All lines in the records below that hold "plus" are to be shown.

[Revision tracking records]
==================================================

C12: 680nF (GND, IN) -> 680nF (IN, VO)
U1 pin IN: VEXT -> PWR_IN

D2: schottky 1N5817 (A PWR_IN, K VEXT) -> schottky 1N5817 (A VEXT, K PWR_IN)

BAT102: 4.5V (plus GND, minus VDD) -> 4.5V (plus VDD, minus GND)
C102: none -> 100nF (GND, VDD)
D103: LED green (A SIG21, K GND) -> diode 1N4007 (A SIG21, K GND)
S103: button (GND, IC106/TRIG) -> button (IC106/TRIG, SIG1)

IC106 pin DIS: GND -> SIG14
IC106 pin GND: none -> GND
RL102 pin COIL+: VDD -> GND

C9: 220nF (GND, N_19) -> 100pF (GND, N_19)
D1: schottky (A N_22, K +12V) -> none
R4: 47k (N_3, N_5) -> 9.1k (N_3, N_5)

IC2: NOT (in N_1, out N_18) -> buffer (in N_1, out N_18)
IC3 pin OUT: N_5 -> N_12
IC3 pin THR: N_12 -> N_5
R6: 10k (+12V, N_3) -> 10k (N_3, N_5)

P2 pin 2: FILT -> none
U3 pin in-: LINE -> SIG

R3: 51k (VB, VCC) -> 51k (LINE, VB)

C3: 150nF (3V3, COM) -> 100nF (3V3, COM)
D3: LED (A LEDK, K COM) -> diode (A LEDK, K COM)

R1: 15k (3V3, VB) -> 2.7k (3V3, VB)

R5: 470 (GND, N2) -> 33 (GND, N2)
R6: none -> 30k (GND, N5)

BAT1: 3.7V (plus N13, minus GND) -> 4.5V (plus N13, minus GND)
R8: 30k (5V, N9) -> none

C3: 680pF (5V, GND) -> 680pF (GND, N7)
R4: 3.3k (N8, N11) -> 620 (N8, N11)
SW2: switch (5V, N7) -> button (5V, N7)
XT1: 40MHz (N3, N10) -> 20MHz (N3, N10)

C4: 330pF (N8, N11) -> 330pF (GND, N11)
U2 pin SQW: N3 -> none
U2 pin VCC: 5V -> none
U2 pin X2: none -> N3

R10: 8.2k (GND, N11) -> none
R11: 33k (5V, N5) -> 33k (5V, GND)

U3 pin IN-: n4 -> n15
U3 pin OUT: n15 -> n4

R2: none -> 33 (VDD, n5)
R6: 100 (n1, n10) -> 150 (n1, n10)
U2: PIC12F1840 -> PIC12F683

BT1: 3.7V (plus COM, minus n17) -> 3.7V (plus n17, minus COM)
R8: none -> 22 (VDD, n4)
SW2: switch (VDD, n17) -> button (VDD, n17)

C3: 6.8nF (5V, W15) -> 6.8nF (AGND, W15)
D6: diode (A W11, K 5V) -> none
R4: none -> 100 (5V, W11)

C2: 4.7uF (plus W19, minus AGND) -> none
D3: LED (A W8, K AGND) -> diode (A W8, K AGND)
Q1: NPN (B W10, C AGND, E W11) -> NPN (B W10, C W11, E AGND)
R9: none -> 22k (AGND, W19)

==================================================

▶ **Exercise answer**:
BAT102: 4.5V (plus GND, minus VDD) -> 4.5V (plus VDD, minus GND)
BAT1: 3.7V (plus N13, minus GND) -> 4.5V (plus N13, minus GND)
BT1: 3.7V (plus COM, minus n17) -> 3.7V (plus n17, minus COM)
C2: 4.7uF (plus W19, minus AGND) -> none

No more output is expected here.